THE INPUT:
******

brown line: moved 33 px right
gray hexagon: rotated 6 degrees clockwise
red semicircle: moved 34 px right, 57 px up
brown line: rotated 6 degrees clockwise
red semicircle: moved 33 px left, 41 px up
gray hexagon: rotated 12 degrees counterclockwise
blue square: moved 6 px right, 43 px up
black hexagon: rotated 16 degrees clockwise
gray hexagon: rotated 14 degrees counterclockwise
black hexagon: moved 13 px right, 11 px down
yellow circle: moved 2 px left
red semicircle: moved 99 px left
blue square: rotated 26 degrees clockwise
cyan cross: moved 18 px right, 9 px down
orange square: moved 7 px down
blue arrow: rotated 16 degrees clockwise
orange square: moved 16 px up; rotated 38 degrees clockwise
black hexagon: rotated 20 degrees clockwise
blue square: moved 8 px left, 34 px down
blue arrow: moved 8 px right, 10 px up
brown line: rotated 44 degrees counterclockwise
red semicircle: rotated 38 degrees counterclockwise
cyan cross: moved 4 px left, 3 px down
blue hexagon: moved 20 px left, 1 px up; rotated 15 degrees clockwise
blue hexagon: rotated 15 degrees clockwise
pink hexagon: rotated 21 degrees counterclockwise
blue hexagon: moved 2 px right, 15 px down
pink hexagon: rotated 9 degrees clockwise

******

WORK TO COMPLETE: Reproduce every row above, word for word, from the first to the last.

RESPONSE TO THIS EXERCISE:
brown line: moved 33 px right
gray hexagon: rotated 6 degrees clockwise
red semicircle: moved 34 px right, 57 px up
brown line: rotated 6 degrees clockwise
red semicircle: moved 33 px left, 41 px up
gray hexagon: rotated 12 degrees counterclockwise
blue square: moved 6 px right, 43 px up
black hexagon: rotated 16 degrees clockwise
gray hexagon: rotated 14 degrees counterclockwise
black hexagon: moved 13 px right, 11 px down
yellow circle: moved 2 px left
red semicircle: moved 99 px left
blue square: rotated 26 degrees clockwise
cyan cross: moved 18 px right, 9 px down
orange square: moved 7 px down
blue arrow: rotated 16 degrees clockwise
orange square: moved 16 px up; rotated 38 degrees clockwise
black hexagon: rotated 20 degrees clockwise
blue square: moved 8 px left, 34 px down
blue arrow: moved 8 px right, 10 px up
brown line: rotated 44 degrees counterclockwise
red semicircle: rotated 38 degrees counterclockwise
cyan cross: moved 4 px left, 3 px down
blue hexagon: moved 20 px left, 1 px up; rotated 15 degrees clockwise
blue hexagon: rotated 15 degrees clockwise
pink hexagon: rotated 21 degrees counterclockwise
blue hexagon: moved 2 px right, 15 px down
pink hexagon: rotated 9 degrees clockwise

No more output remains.